┌──

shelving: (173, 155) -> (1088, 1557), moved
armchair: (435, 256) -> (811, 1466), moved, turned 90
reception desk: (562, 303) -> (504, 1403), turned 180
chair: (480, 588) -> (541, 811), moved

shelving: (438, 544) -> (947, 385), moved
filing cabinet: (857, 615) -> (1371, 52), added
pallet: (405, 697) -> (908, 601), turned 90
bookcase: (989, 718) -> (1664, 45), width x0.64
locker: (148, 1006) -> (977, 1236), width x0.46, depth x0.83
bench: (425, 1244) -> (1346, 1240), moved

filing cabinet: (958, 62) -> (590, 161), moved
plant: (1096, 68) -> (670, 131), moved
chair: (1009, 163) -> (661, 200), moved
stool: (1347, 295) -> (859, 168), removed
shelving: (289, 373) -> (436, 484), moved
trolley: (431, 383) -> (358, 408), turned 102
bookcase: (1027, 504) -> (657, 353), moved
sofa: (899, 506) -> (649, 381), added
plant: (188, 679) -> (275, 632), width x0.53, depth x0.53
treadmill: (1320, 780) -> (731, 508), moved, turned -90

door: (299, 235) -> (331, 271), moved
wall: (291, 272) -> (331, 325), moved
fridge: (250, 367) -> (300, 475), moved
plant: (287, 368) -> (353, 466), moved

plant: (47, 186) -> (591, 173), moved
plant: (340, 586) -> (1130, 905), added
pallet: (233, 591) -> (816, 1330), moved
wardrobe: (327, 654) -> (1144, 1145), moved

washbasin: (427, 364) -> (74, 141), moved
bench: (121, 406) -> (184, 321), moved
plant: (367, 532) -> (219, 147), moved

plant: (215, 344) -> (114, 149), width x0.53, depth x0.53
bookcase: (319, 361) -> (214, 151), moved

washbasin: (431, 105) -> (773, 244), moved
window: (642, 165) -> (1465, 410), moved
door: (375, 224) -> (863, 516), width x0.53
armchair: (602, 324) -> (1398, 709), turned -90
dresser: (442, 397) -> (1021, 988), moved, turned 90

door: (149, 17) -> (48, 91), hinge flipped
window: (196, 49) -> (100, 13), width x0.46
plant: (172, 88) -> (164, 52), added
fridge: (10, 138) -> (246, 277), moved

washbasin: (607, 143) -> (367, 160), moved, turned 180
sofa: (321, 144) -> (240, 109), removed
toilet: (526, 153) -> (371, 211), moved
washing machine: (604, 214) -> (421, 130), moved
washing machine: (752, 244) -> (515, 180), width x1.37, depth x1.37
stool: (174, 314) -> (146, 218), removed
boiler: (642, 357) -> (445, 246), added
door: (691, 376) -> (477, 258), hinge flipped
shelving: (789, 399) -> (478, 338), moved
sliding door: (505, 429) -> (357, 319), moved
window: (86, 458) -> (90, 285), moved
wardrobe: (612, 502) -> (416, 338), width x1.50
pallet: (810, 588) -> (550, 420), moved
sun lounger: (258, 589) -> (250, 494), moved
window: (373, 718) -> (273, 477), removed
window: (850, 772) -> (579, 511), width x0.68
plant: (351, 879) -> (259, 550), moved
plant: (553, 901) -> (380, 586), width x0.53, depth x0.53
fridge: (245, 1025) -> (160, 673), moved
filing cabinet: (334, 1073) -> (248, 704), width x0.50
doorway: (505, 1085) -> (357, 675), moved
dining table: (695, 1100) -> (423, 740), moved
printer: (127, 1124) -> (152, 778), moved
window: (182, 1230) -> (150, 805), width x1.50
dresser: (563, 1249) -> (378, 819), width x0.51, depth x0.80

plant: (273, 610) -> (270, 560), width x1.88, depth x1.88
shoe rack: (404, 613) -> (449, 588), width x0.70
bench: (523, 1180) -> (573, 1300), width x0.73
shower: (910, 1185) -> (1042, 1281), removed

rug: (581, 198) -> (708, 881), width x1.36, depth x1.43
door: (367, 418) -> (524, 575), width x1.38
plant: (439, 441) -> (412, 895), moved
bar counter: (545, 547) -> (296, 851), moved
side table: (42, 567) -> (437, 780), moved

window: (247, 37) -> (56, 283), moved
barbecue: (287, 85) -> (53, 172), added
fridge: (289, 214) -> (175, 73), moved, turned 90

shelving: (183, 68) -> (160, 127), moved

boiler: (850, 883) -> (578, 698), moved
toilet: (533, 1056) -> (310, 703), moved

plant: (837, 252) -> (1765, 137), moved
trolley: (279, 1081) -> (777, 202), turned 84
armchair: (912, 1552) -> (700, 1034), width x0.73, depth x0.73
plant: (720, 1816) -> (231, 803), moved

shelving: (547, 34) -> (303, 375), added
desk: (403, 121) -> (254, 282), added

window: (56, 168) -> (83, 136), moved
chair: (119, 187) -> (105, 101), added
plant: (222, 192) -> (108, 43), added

└──

AIM OF THE TASK: The full listing above should be repeated without omission.

WRITTEN ANSWER:
shelving: (173, 155) -> (1088, 1557), moved
armchair: (435, 256) -> (811, 1466), moved, turned 90
reception desk: (562, 303) -> (504, 1403), turned 180
chair: (480, 588) -> (541, 811), moved

shelving: (438, 544) -> (947, 385), moved
filing cabinet: (857, 615) -> (1371, 52), added
pallet: (405, 697) -> (908, 601), turned 90
bookcase: (989, 718) -> (1664, 45), width x0.64
locker: (148, 1006) -> (977, 1236), width x0.46, depth x0.83
bench: (425, 1244) -> (1346, 1240), moved

filing cabinet: (958, 62) -> (590, 161), moved
plant: (1096, 68) -> (670, 131), moved
chair: (1009, 163) -> (661, 200), moved
stool: (1347, 295) -> (859, 168), removed
shelving: (289, 373) -> (436, 484), moved
trolley: (431, 383) -> (358, 408), turned 102
bookcase: (1027, 504) -> (657, 353), moved
sofa: (899, 506) -> (649, 381), added
plant: (188, 679) -> (275, 632), width x0.53, depth x0.53
treadmill: (1320, 780) -> (731, 508), moved, turned -90

door: (299, 235) -> (331, 271), moved
wall: (291, 272) -> (331, 325), moved
fridge: (250, 367) -> (300, 475), moved
plant: (287, 368) -> (353, 466), moved

plant: (47, 186) -> (591, 173), moved
plant: (340, 586) -> (1130, 905), added
pallet: (233, 591) -> (816, 1330), moved
wardrobe: (327, 654) -> (1144, 1145), moved

washbasin: (427, 364) -> (74, 141), moved
bench: (121, 406) -> (184, 321), moved
plant: (367, 532) -> (219, 147), moved

plant: (215, 344) -> (114, 149), width x0.53, depth x0.53
bookcase: (319, 361) -> (214, 151), moved

washbasin: (431, 105) -> (773, 244), moved
window: (642, 165) -> (1465, 410), moved
door: (375, 224) -> (863, 516), width x0.53
armchair: (602, 324) -> (1398, 709), turned -90
dresser: (442, 397) -> (1021, 988), moved, turned 90

door: (149, 17) -> (48, 91), hinge flipped
window: (196, 49) -> (100, 13), width x0.46
plant: (172, 88) -> (164, 52), added
fridge: (10, 138) -> (246, 277), moved

washbasin: (607, 143) -> (367, 160), moved, turned 180
sofa: (321, 144) -> (240, 109), removed
toilet: (526, 153) -> (371, 211), moved
washing machine: (604, 214) -> (421, 130), moved
washing machine: (752, 244) -> (515, 180), width x1.37, depth x1.37
stool: (174, 314) -> (146, 218), removed
boiler: (642, 357) -> (445, 246), added
door: (691, 376) -> (477, 258), hinge flipped
shelving: (789, 399) -> (478, 338), moved
sliding door: (505, 429) -> (357, 319), moved
window: (86, 458) -> (90, 285), moved
wardrobe: (612, 502) -> (416, 338), width x1.50
pallet: (810, 588) -> (550, 420), moved
sun lounger: (258, 589) -> (250, 494), moved
window: (373, 718) -> (273, 477), removed
window: (850, 772) -> (579, 511), width x0.68
plant: (351, 879) -> (259, 550), moved
plant: (553, 901) -> (380, 586), width x0.53, depth x0.53
fridge: (245, 1025) -> (160, 673), moved
filing cabinet: (334, 1073) -> (248, 704), width x0.50
doorway: (505, 1085) -> (357, 675), moved
dining table: (695, 1100) -> (423, 740), moved
printer: (127, 1124) -> (152, 778), moved
window: (182, 1230) -> (150, 805), width x1.50
dresser: (563, 1249) -> (378, 819), width x0.51, depth x0.80

plant: (273, 610) -> (270, 560), width x1.88, depth x1.88
shoe rack: (404, 613) -> (449, 588), width x0.70
bench: (523, 1180) -> (573, 1300), width x0.73
shower: (910, 1185) -> (1042, 1281), removed

rug: (581, 198) -> (708, 881), width x1.36, depth x1.43
door: (367, 418) -> (524, 575), width x1.38
plant: (439, 441) -> (412, 895), moved
bar counter: (545, 547) -> (296, 851), moved
side table: (42, 567) -> (437, 780), moved

window: (247, 37) -> (56, 283), moved
barbecue: (287, 85) -> (53, 172), added
fridge: (289, 214) -> (175, 73), moved, turned 90

shelving: (183, 68) -> (160, 127), moved

boiler: (850, 883) -> (578, 698), moved
toilet: (533, 1056) -> (310, 703), moved

plant: (837, 252) -> (1765, 137), moved
trolley: (279, 1081) -> (777, 202), turned 84
armchair: (912, 1552) -> (700, 1034), width x0.73, depth x0.73
plant: (720, 1816) -> (231, 803), moved

shelving: (547, 34) -> (303, 375), added
desk: (403, 121) -> (254, 282), added

window: (56, 168) -> (83, 136), moved
chair: (119, 187) -> (105, 101), added
plant: (222, 192) -> (108, 43), added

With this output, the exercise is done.